Content starts
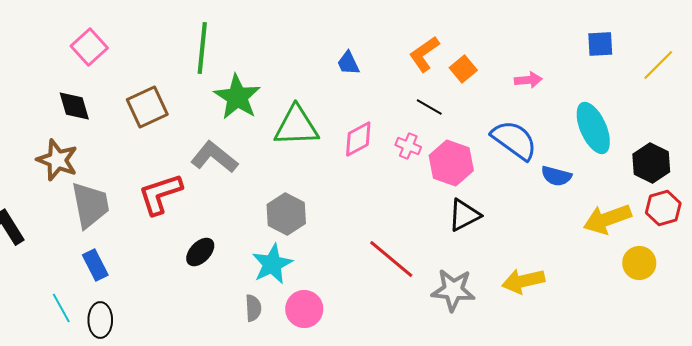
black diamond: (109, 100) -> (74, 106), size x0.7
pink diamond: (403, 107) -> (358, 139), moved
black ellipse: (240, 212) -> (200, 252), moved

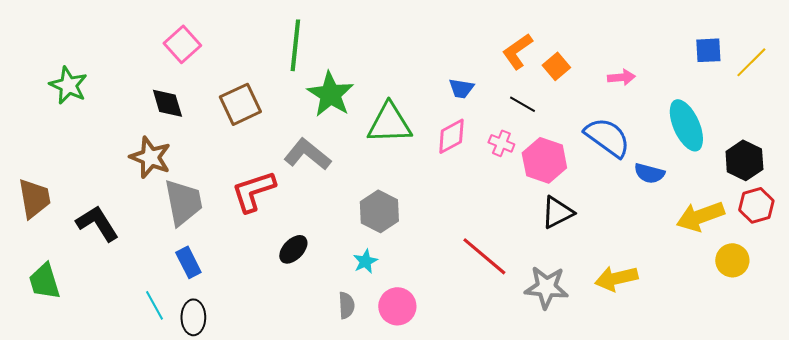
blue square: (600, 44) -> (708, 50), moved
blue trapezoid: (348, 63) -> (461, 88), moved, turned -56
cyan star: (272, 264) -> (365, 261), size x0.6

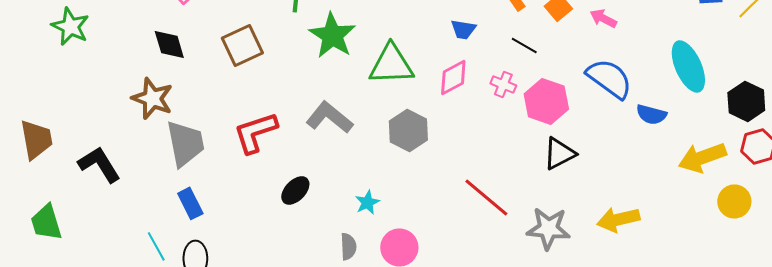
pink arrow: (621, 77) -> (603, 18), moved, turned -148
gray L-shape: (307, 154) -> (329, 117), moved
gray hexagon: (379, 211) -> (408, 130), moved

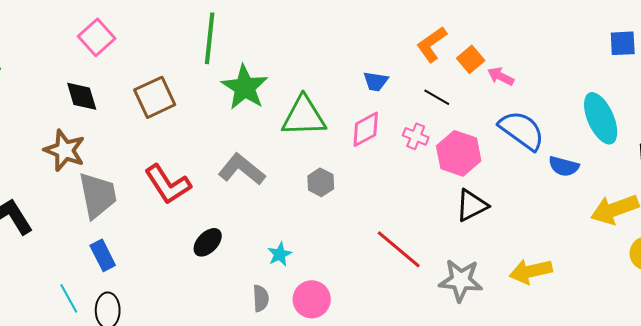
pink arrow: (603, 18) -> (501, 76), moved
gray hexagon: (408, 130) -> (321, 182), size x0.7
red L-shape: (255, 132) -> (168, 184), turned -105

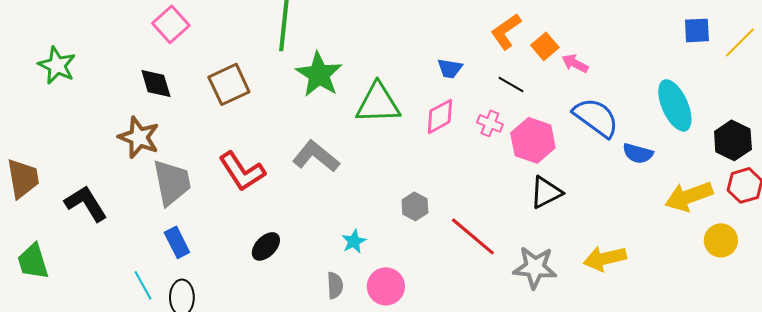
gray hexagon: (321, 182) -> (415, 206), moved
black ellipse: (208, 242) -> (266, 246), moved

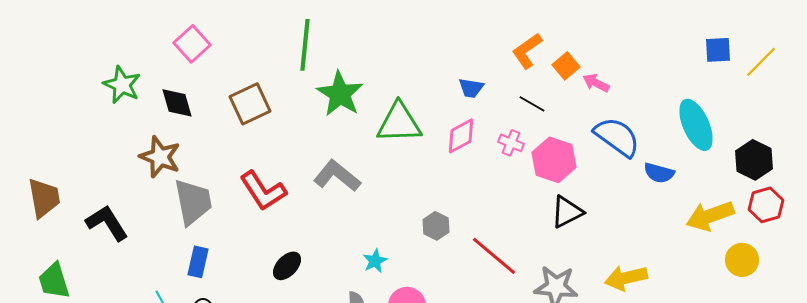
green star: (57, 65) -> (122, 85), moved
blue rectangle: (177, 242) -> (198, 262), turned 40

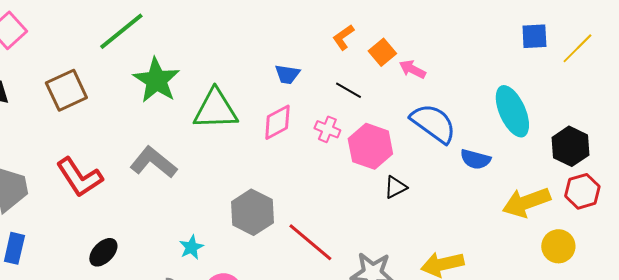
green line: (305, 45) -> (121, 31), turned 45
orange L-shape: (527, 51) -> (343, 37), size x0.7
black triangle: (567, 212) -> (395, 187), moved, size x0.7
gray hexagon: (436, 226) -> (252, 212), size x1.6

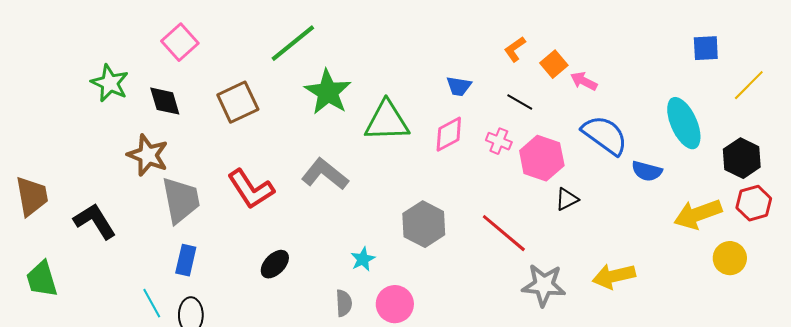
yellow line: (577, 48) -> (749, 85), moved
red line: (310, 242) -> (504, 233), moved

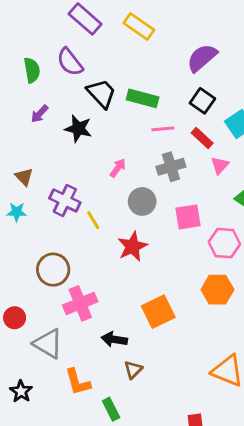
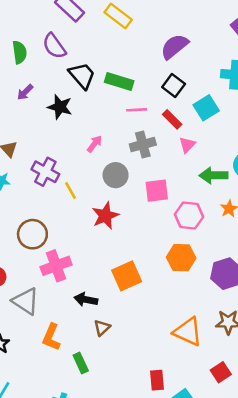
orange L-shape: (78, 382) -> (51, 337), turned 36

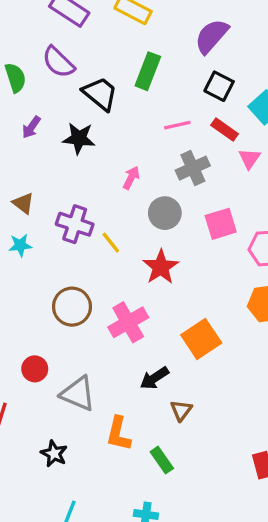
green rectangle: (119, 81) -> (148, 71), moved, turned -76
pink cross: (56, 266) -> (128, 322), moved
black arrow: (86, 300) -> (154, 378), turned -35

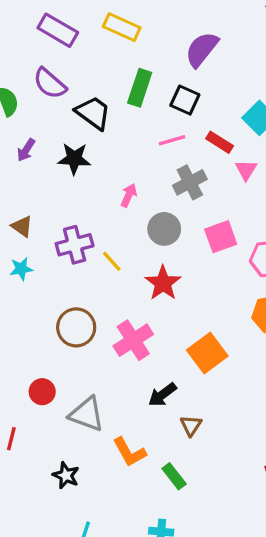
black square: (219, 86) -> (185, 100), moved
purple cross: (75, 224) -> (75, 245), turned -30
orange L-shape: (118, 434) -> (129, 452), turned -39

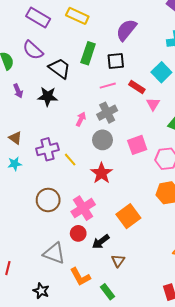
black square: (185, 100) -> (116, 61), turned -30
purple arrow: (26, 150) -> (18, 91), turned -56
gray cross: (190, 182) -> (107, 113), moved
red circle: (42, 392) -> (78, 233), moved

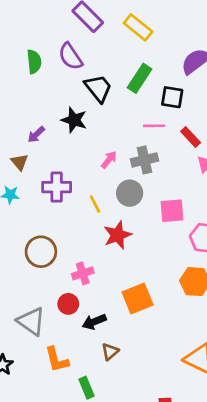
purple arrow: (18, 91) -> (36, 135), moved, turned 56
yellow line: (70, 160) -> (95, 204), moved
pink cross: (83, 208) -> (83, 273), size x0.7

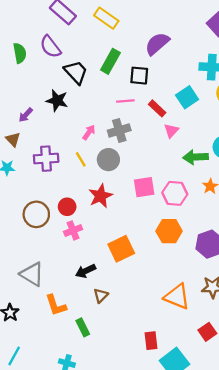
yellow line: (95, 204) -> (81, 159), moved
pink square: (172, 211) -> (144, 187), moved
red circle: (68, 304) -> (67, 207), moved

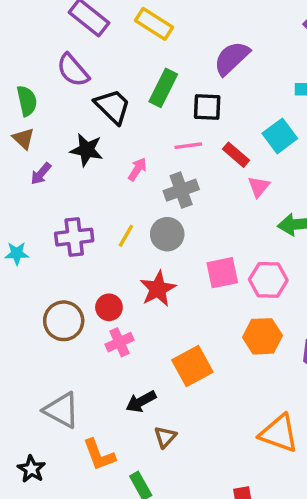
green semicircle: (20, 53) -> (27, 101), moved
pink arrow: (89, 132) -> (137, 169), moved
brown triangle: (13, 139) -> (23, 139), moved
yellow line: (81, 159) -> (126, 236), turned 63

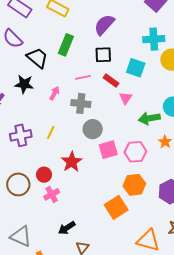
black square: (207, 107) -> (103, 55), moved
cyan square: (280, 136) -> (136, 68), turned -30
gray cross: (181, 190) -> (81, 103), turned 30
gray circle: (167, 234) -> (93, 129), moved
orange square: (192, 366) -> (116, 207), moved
Content ends
Content starts
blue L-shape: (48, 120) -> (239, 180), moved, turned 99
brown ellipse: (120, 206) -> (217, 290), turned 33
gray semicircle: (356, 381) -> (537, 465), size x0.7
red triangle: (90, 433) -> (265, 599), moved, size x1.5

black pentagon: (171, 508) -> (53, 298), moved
Content ends
| INSTRUCTIONS FOR THE TASK |
Look back at the data above, then output exactly the lines from the line holding "gray hexagon: (321, 182) -> (415, 206), moved" up to and including the line holding "orange square: (192, 366)". Leave out the pictures.

| EXERCISE SOLUTION |
gray hexagon: (321, 182) -> (415, 206), moved
black ellipse: (208, 242) -> (266, 246), moved

green star: (57, 65) -> (122, 85), moved
blue rectangle: (177, 242) -> (198, 262), turned 40

green line: (305, 45) -> (121, 31), turned 45
orange L-shape: (527, 51) -> (343, 37), size x0.7
black triangle: (567, 212) -> (395, 187), moved, size x0.7
gray hexagon: (436, 226) -> (252, 212), size x1.6

yellow line: (577, 48) -> (749, 85), moved
red line: (310, 242) -> (504, 233), moved

orange L-shape: (78, 382) -> (51, 337), turned 36

green rectangle: (119, 81) -> (148, 71), moved, turned -76
pink cross: (56, 266) -> (128, 322), moved
black arrow: (86, 300) -> (154, 378), turned -35

black square: (219, 86) -> (185, 100), moved
purple cross: (75, 224) -> (75, 245), turned -30
orange L-shape: (118, 434) -> (129, 452), turned -39

black square: (185, 100) -> (116, 61), turned -30
purple arrow: (26, 150) -> (18, 91), turned -56
gray cross: (190, 182) -> (107, 113), moved
red circle: (42, 392) -> (78, 233), moved

purple arrow: (18, 91) -> (36, 135), moved, turned 56
yellow line: (70, 160) -> (95, 204), moved
pink cross: (83, 208) -> (83, 273), size x0.7

yellow line: (95, 204) -> (81, 159), moved
pink square: (172, 211) -> (144, 187), moved
red circle: (68, 304) -> (67, 207), moved

green semicircle: (20, 53) -> (27, 101), moved
pink arrow: (89, 132) -> (137, 169), moved
brown triangle: (13, 139) -> (23, 139), moved
yellow line: (81, 159) -> (126, 236), turned 63

black square: (207, 107) -> (103, 55), moved
cyan square: (280, 136) -> (136, 68), turned -30
gray cross: (181, 190) -> (81, 103), turned 30
gray circle: (167, 234) -> (93, 129), moved
orange square: (192, 366) -> (116, 207), moved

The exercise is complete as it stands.